LISTED ENTRIES:

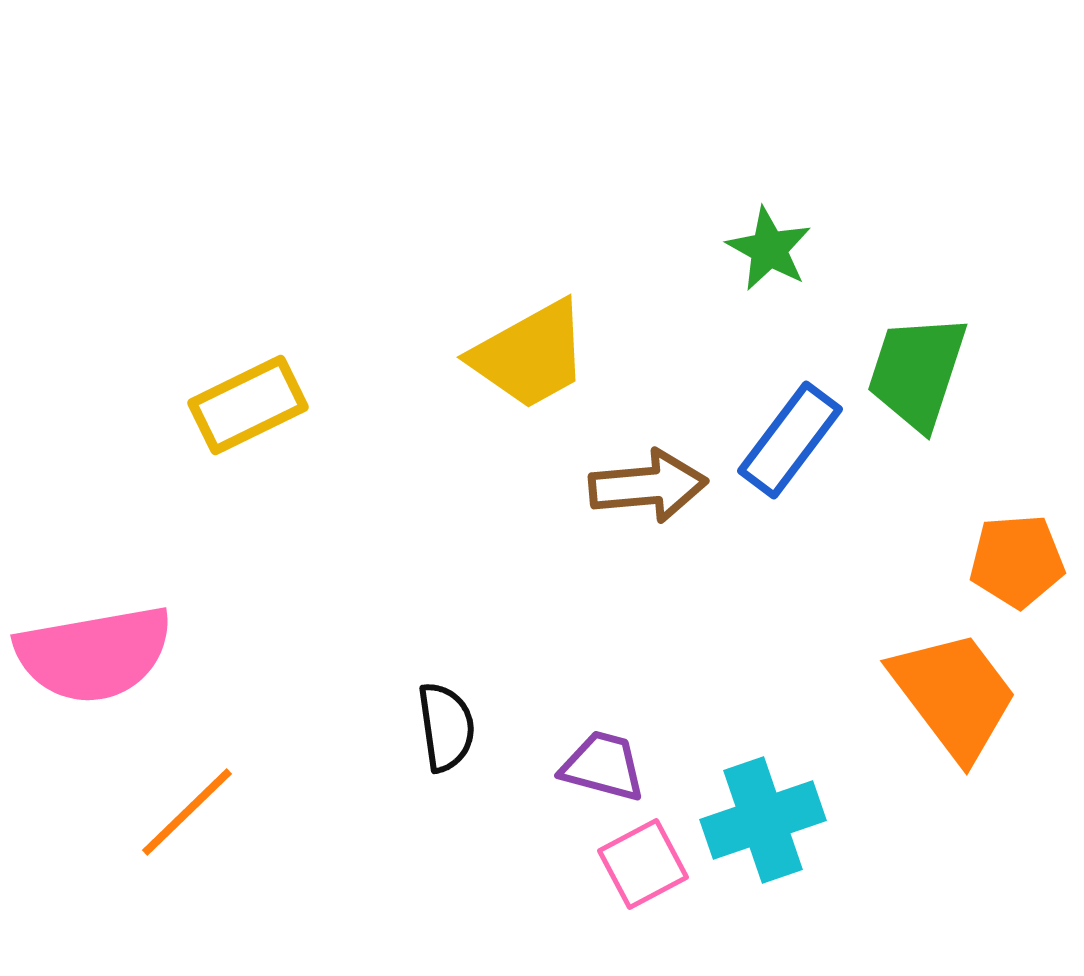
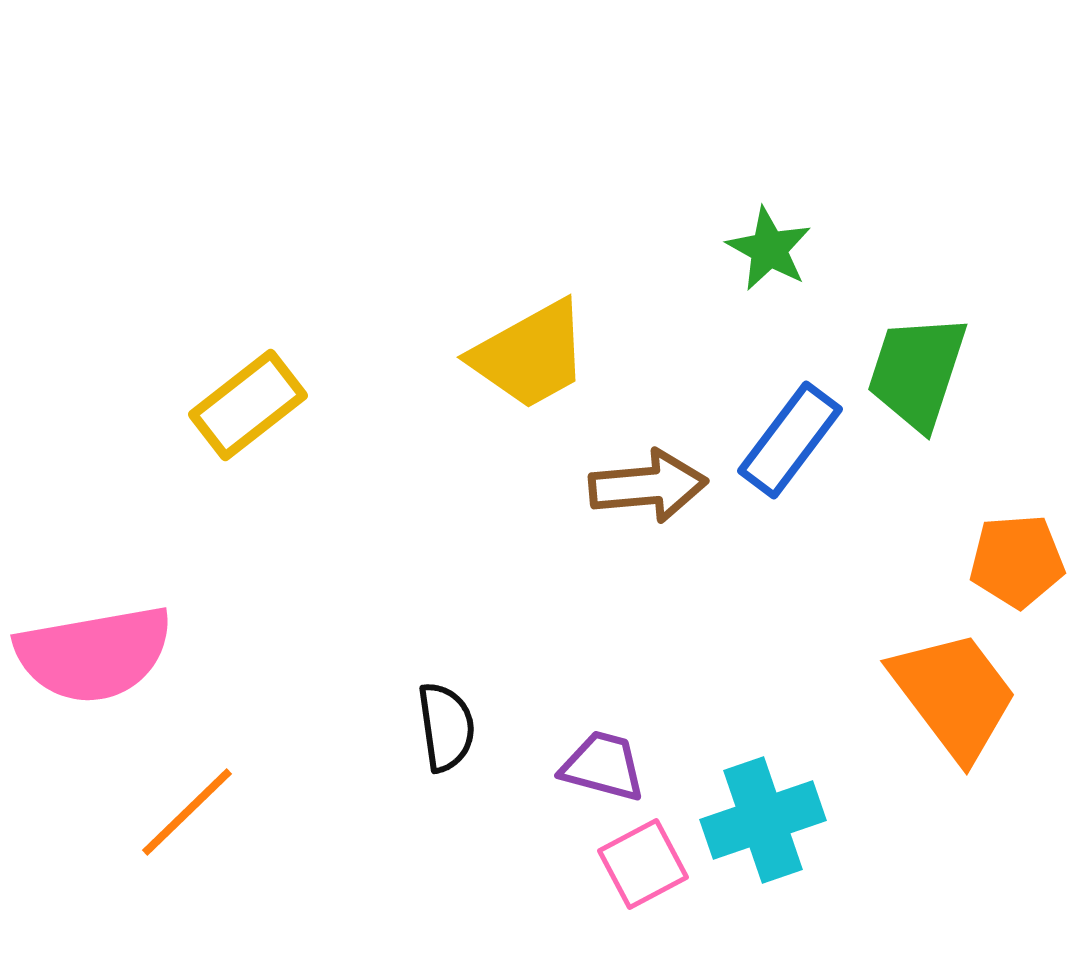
yellow rectangle: rotated 12 degrees counterclockwise
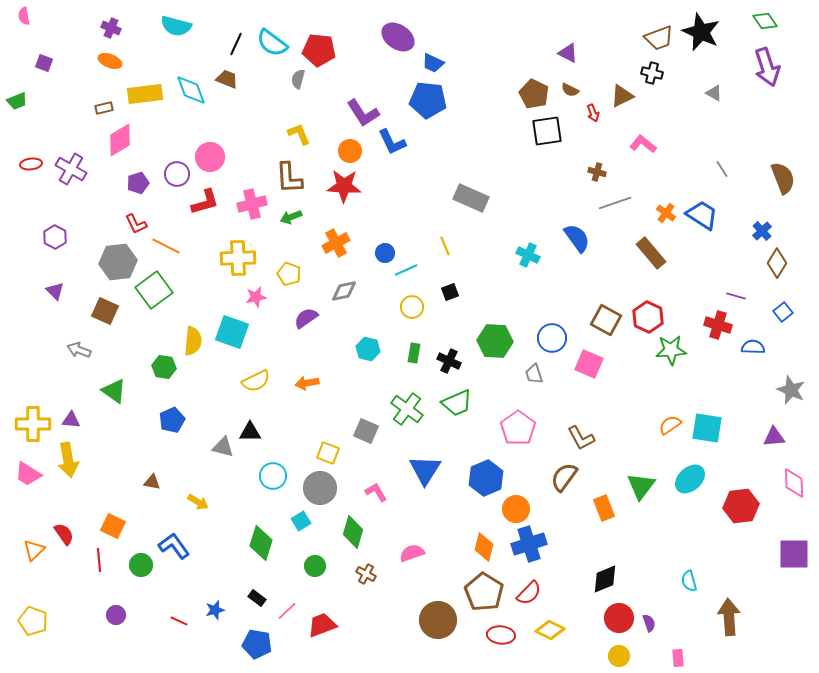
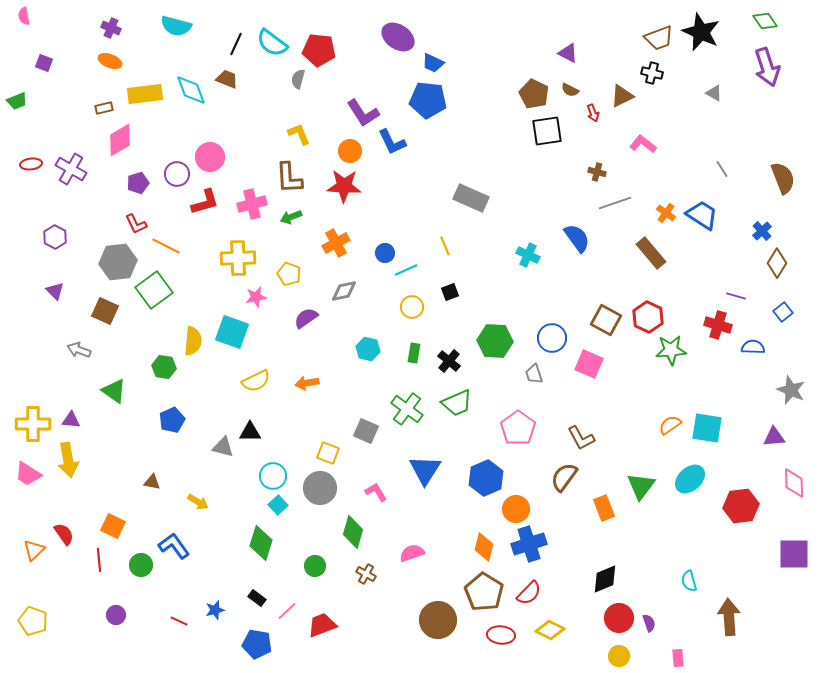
black cross at (449, 361): rotated 15 degrees clockwise
cyan square at (301, 521): moved 23 px left, 16 px up; rotated 12 degrees counterclockwise
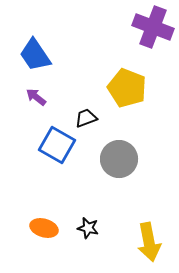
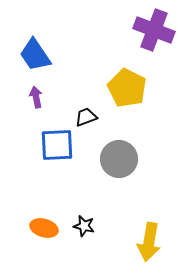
purple cross: moved 1 px right, 3 px down
yellow pentagon: rotated 6 degrees clockwise
purple arrow: rotated 40 degrees clockwise
black trapezoid: moved 1 px up
blue square: rotated 33 degrees counterclockwise
black star: moved 4 px left, 2 px up
yellow arrow: rotated 21 degrees clockwise
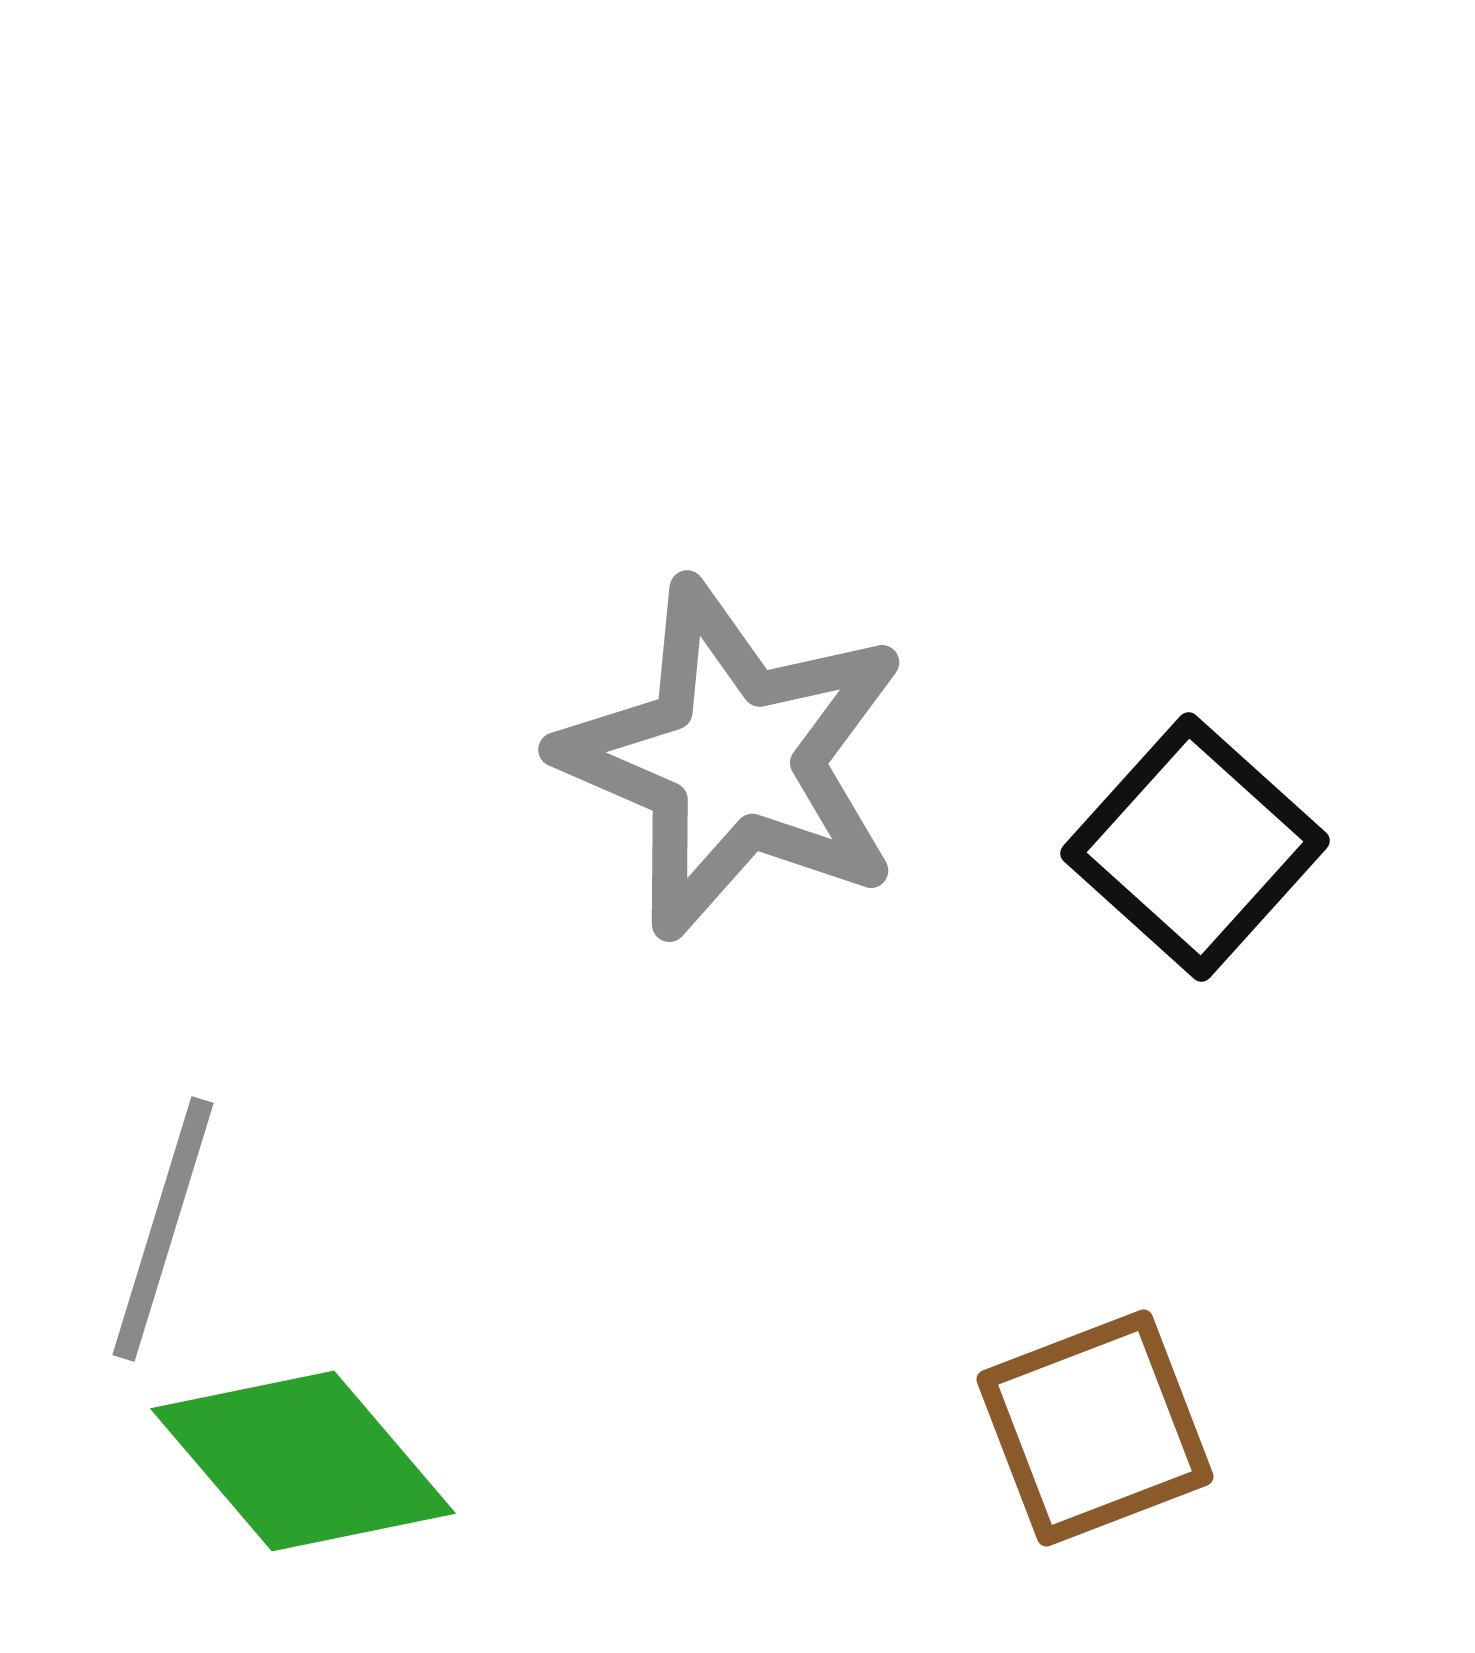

YOUR TASK: When you repeat the data, keep it exact and drop every picture.

TASK ANSWER:
yellow rectangle: rotated 12 degrees counterclockwise
black cross at (449, 361): rotated 15 degrees clockwise
cyan square at (301, 521): moved 23 px left, 16 px up; rotated 12 degrees counterclockwise
purple cross: moved 1 px right, 3 px down
yellow pentagon: rotated 6 degrees clockwise
purple arrow: rotated 40 degrees clockwise
black trapezoid: moved 1 px up
blue square: rotated 33 degrees counterclockwise
black star: moved 4 px left, 2 px up
yellow arrow: rotated 21 degrees clockwise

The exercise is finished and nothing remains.